Geometric shape edit sequences:
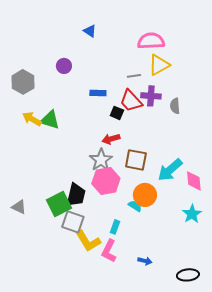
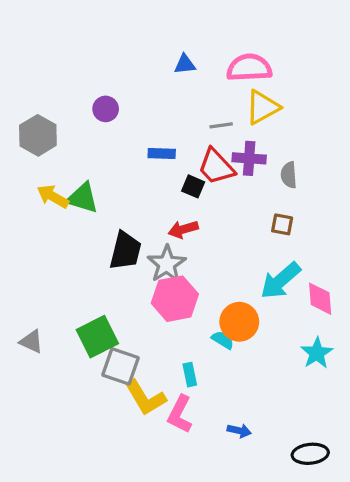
blue triangle: (90, 31) -> (185, 64), moved, turned -40
brown square: (136, 160) -> (282, 224), moved, size x0.6
black trapezoid: (76, 195) -> (125, 251), moved
cyan rectangle: (115, 227) -> (190, 375), turned -32

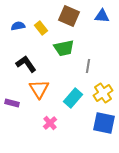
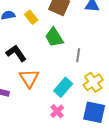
green trapezoid: (64, 48) -> (54, 37), turned 70
pink cross: (50, 123) -> (57, 111), moved

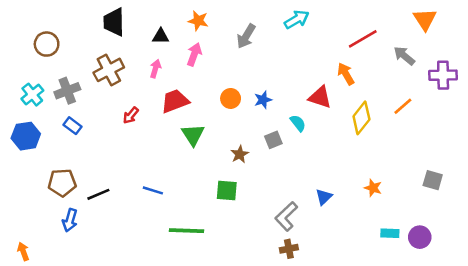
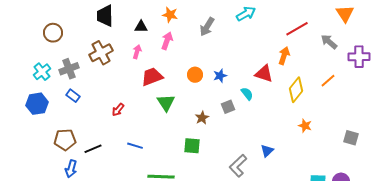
orange arrow: (346, 74) -> (284, 56), turned 48
red arrow: (131, 115) -> (118, 110), moved
orange star: (373, 188) -> (305, 126), moved

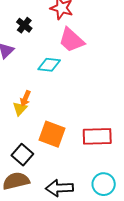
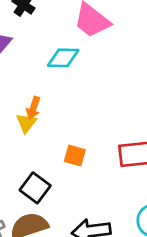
orange square: (52, 134) -> (75, 156), size x0.6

• Problem to solve
Drop the images and copy all the data exactly.

• Reply
blue triangle: (90, 31) -> (185, 64), moved, turned -40
brown square: (136, 160) -> (282, 224), moved, size x0.6
black trapezoid: (76, 195) -> (125, 251), moved
cyan rectangle: (115, 227) -> (190, 375), turned -32

green trapezoid: (64, 48) -> (54, 37), turned 70
pink cross: (50, 123) -> (57, 111), moved

orange arrow: (346, 74) -> (284, 56), turned 48
red arrow: (131, 115) -> (118, 110), moved
orange star: (373, 188) -> (305, 126), moved

orange square: (52, 134) -> (75, 156), size x0.6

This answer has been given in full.